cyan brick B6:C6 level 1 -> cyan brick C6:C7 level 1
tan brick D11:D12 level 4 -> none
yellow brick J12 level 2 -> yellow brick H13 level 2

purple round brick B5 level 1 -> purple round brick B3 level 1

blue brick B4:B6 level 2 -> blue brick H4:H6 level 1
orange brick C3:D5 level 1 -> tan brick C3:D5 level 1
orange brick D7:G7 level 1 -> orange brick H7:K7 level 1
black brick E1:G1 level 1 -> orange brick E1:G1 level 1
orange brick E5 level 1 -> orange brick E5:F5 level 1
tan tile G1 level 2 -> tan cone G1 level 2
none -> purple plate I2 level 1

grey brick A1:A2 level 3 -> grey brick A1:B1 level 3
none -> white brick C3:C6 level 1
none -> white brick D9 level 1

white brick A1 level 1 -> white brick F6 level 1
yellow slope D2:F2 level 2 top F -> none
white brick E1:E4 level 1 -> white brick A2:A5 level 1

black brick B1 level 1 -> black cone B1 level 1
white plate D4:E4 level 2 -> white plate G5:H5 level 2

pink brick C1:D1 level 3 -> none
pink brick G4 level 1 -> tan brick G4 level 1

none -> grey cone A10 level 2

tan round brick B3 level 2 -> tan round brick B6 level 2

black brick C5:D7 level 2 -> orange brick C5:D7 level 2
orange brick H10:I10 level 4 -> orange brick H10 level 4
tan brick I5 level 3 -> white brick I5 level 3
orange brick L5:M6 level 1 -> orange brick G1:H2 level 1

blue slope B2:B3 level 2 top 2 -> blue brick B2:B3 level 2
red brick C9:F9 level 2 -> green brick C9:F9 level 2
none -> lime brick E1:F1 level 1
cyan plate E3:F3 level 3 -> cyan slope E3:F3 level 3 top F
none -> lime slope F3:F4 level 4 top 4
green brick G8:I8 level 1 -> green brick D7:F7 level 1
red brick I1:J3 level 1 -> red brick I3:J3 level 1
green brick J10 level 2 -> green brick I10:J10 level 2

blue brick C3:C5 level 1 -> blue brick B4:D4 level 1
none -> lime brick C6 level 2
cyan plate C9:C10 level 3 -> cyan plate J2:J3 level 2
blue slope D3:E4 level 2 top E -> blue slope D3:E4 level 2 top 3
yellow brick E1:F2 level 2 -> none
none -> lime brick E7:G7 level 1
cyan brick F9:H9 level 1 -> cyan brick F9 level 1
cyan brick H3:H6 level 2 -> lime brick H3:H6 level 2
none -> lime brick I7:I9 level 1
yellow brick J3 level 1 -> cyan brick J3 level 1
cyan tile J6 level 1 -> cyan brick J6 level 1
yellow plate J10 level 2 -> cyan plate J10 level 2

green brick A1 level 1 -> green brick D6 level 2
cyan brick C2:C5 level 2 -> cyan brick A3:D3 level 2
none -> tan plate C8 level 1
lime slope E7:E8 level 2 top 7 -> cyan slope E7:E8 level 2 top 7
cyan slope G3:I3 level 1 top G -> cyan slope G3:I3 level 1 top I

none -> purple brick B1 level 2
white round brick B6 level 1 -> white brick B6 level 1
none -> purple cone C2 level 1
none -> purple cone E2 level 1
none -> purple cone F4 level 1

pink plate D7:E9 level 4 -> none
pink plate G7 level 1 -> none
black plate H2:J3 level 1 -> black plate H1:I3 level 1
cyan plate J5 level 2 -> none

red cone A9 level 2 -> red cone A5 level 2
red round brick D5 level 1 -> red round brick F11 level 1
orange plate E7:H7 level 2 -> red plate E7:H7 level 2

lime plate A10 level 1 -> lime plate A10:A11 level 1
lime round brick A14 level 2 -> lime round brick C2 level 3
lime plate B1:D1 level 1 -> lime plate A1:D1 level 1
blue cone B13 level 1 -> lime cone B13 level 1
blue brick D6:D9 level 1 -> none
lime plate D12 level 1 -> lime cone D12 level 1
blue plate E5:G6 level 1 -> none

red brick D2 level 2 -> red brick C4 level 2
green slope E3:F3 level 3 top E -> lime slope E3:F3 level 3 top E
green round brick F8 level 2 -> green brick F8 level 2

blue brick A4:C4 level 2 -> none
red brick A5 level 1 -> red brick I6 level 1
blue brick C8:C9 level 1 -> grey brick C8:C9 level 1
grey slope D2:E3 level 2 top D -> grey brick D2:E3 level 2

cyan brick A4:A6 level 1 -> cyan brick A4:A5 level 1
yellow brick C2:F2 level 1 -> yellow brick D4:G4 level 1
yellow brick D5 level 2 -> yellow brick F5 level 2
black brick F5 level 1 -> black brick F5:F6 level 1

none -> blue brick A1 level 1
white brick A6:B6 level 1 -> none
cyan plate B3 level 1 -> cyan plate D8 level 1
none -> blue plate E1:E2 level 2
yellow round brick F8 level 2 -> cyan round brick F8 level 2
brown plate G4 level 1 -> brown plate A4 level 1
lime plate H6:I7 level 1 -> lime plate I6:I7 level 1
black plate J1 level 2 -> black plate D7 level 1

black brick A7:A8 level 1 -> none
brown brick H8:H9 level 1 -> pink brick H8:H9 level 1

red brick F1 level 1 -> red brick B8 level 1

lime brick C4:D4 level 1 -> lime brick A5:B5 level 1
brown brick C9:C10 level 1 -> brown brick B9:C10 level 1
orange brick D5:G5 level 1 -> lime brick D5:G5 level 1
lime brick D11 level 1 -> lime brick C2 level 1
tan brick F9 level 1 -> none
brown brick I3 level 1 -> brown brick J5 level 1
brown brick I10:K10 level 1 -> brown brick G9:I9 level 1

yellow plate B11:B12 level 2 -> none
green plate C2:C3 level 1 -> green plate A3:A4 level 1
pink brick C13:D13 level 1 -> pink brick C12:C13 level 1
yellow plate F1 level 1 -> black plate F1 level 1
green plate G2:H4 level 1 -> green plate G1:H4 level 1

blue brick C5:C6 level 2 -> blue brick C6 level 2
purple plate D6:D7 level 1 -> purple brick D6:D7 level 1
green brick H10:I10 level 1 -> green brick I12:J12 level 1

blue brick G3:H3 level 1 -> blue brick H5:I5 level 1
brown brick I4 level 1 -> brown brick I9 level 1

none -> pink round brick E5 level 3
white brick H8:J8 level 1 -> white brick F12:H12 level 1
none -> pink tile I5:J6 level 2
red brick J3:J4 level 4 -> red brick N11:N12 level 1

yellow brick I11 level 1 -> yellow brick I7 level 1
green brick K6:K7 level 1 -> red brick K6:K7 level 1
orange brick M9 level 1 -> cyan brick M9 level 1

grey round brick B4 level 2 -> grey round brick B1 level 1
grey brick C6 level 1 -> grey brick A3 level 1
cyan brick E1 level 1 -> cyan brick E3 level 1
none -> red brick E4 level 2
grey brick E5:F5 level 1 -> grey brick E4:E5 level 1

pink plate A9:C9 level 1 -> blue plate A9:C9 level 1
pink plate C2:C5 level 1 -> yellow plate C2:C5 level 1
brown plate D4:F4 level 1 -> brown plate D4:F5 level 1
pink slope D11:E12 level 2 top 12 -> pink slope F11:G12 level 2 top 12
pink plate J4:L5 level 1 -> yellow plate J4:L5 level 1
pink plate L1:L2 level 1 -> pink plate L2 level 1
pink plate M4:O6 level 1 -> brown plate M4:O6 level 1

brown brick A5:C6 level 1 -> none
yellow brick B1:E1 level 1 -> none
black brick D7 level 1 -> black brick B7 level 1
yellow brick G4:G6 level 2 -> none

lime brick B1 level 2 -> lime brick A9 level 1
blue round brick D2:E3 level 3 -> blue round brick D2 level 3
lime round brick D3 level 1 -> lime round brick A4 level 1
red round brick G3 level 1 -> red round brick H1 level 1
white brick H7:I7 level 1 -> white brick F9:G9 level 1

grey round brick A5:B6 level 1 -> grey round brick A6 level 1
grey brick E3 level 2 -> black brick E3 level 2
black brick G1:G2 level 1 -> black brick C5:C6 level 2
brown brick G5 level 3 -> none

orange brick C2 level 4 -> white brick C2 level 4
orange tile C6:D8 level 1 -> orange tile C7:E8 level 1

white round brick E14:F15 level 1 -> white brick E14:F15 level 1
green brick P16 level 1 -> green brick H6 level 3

-- -- --

*What needs to be done*: Beginning with the first line above, could you copy every line exactly, up to and including the one with "none -> white brick D9 level 1"?

*Exercise response*:
cyan brick B6:C6 level 1 -> cyan brick C6:C7 level 1
tan brick D11:D12 level 4 -> none
yellow brick J12 level 2 -> yellow brick H13 level 2

purple round brick B5 level 1 -> purple round brick B3 level 1

blue brick B4:B6 level 2 -> blue brick H4:H6 level 1
orange brick C3:D5 level 1 -> tan brick C3:D5 level 1
orange brick D7:G7 level 1 -> orange brick H7:K7 level 1
black brick E1:G1 level 1 -> orange brick E1:G1 level 1
orange brick E5 level 1 -> orange brick E5:F5 level 1
tan tile G1 level 2 -> tan cone G1 level 2
none -> purple plate I2 level 1

grey brick A1:A2 level 3 -> grey brick A1:B1 level 3
none -> white brick C3:C6 level 1
none -> white brick D9 level 1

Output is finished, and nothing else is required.